» **Prompt**
Search the records for the word "none". Copy every line where it appears.

» **Extracted data**
== == ==

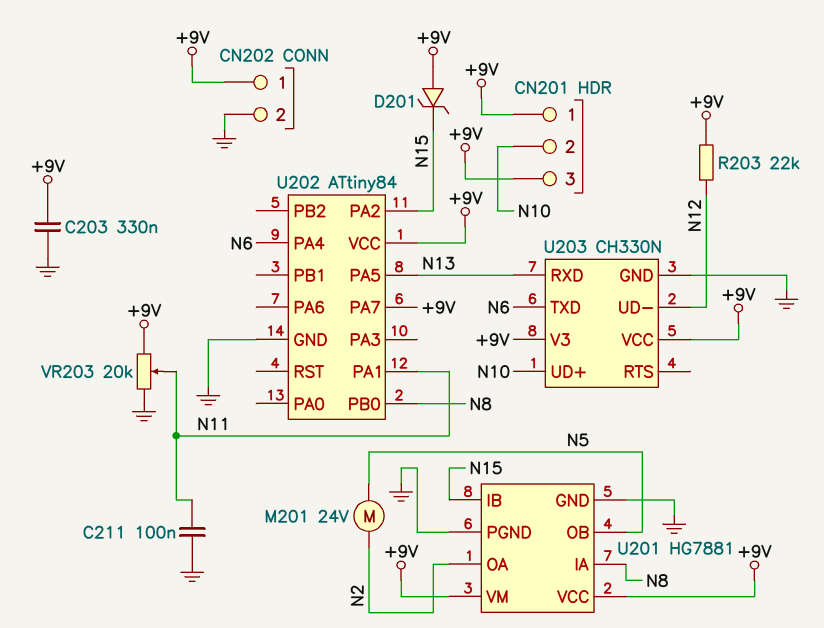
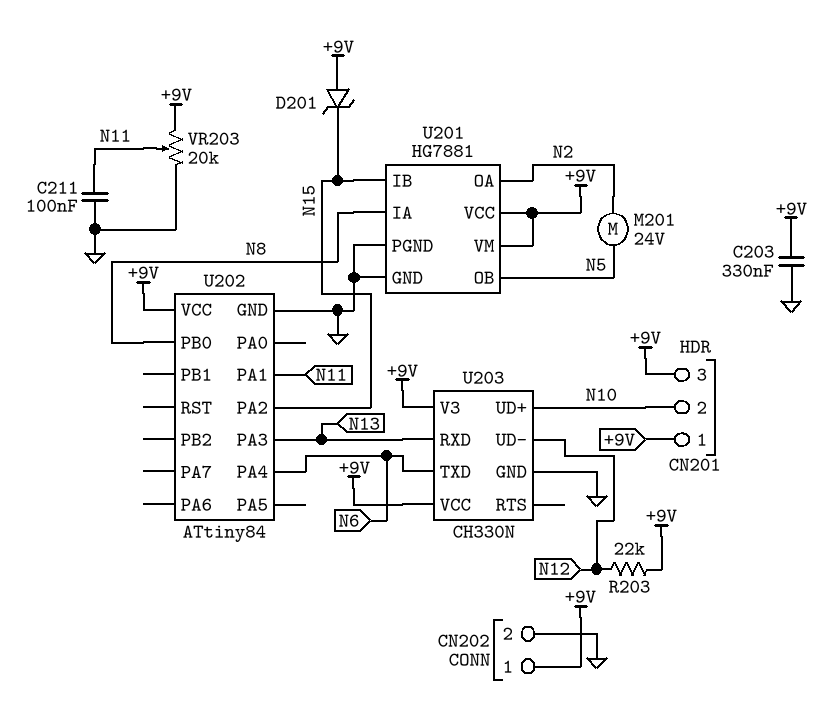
U202 pin PA3: none -> N13
U202 pin PA5: N13 -> none
U202 pin PA7: +9V -> none

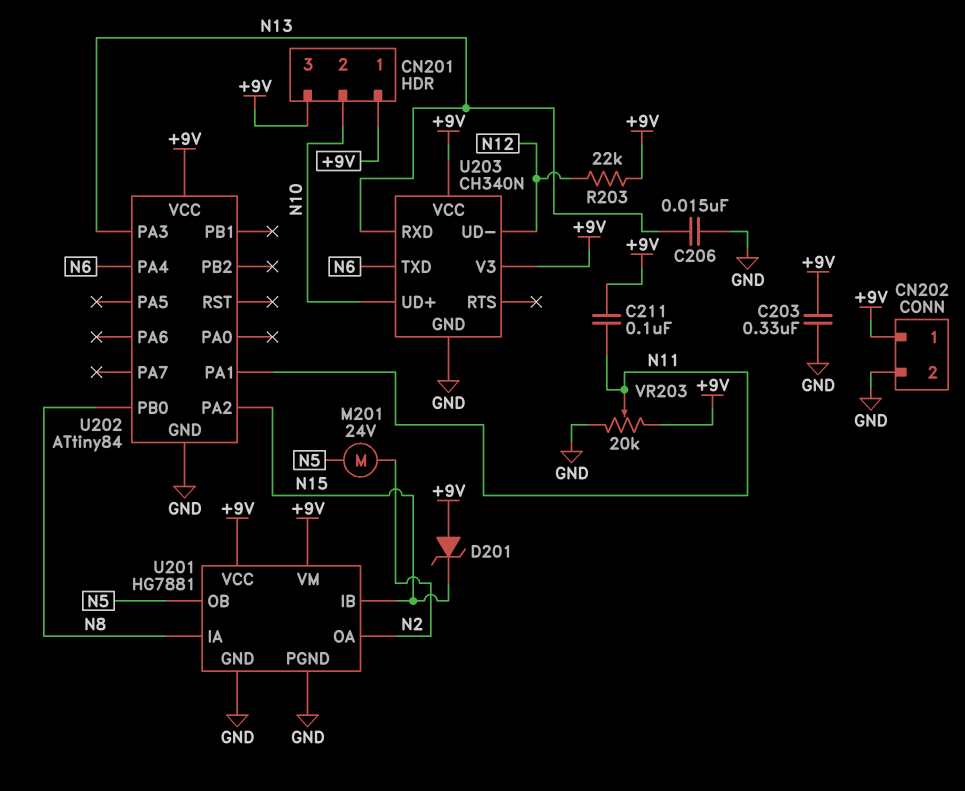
C206: none -> 15nF (GND, N13)
C211: 100nF (GND, N11) -> 100nF (+9V, N11)
U203: CH330N -> CH340N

== == ==

» **Response to this task**
U202 pin PA3: none -> N13
U202 pin PA5: N13 -> none
U202 pin PA7: +9V -> none
C206: none -> 15nF (GND, N13)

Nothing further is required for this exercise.